- [PROBLEM DETAILS]: Wherever the string "cyan" occurs in a line of these records, report that line.

Segment Start: PROVIDED RECORDS

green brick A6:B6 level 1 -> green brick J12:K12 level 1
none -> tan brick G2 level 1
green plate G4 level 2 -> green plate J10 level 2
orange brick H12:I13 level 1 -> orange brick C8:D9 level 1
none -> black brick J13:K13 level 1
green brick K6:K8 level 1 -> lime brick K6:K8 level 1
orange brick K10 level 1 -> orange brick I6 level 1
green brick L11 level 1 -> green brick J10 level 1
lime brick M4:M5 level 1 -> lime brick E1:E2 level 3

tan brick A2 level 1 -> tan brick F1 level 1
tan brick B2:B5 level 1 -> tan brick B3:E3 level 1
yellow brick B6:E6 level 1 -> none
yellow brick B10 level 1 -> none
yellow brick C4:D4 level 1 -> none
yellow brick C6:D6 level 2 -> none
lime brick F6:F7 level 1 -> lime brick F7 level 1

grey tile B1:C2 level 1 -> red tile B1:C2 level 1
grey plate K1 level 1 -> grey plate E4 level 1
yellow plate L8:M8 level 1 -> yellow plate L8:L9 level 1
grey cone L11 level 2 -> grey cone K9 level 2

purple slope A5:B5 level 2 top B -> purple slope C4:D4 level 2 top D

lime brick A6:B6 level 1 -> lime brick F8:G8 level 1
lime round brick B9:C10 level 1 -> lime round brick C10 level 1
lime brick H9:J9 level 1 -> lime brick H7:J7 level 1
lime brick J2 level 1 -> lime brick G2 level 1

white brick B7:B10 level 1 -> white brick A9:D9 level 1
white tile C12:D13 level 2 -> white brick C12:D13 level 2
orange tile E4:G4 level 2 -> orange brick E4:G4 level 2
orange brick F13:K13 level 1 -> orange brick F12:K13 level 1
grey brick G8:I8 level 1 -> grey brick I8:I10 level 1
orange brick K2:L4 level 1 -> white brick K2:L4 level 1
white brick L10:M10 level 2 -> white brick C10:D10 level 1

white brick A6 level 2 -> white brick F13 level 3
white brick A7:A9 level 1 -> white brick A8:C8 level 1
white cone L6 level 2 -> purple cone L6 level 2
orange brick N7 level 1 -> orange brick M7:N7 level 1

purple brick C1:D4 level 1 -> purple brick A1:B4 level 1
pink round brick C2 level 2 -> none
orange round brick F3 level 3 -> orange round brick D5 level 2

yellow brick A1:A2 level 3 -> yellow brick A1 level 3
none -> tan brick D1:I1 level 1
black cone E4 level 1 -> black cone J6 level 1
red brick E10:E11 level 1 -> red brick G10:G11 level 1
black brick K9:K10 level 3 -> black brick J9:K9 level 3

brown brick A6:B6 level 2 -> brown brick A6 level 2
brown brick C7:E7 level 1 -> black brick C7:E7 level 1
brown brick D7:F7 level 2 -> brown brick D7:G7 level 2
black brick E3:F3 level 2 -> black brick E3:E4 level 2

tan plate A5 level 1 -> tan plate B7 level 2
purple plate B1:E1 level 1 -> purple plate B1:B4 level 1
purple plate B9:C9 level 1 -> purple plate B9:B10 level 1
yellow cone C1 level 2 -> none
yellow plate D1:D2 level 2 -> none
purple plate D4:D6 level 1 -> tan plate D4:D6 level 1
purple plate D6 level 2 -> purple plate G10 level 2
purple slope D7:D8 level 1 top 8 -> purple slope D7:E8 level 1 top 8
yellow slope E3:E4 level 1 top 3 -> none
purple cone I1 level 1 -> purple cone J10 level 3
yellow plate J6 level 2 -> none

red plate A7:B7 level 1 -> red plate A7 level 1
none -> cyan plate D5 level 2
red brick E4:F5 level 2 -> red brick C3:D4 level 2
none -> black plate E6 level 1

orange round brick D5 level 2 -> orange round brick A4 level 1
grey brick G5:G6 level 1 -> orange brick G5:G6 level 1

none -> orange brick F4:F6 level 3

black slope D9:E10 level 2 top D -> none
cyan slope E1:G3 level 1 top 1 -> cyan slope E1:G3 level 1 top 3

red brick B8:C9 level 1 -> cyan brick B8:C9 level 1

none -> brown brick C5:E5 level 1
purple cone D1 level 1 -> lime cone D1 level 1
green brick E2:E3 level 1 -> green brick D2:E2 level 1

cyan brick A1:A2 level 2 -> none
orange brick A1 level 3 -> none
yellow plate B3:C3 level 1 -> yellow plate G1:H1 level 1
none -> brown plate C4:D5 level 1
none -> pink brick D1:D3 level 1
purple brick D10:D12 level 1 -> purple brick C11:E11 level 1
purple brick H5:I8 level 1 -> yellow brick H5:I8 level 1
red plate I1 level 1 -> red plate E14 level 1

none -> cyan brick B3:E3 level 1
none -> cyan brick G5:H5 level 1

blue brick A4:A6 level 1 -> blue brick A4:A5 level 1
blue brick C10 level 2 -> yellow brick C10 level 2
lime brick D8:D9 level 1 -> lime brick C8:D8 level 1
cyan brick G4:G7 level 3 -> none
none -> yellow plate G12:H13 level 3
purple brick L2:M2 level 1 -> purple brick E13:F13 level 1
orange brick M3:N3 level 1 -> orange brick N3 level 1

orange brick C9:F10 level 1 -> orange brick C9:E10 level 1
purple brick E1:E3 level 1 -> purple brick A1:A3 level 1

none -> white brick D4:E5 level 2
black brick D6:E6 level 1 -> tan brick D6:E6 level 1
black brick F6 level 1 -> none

Segment End: PROVIDED RECORDS

- [EXERCISE RESPONSE]:
none -> cyan plate D5 level 2
cyan slope E1:G3 level 1 top 1 -> cyan slope E1:G3 level 1 top 3
red brick B8:C9 level 1 -> cyan brick B8:C9 level 1
cyan brick A1:A2 level 2 -> none
none -> cyan brick B3:E3 level 1
none -> cyan brick G5:H5 level 1
cyan brick G4:G7 level 3 -> none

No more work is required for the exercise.